==== Recorded data

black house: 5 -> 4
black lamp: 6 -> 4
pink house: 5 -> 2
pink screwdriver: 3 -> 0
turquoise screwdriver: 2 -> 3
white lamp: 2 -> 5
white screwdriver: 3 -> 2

========
==== Recorded data

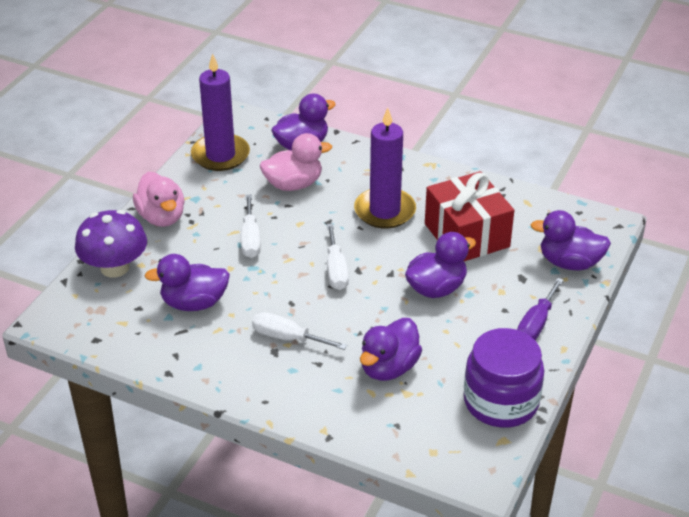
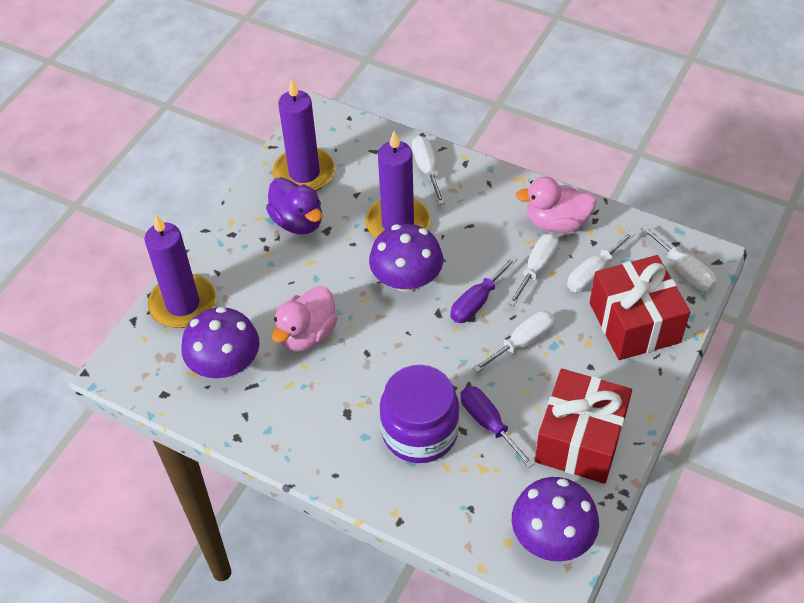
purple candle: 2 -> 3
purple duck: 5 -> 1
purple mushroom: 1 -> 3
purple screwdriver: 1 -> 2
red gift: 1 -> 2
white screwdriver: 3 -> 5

========

_Work instructions:_ Retrieve every line above holding the word "purple".

_Answer section:_
purple candle: 2 -> 3
purple duck: 5 -> 1
purple mushroom: 1 -> 3
purple screwdriver: 1 -> 2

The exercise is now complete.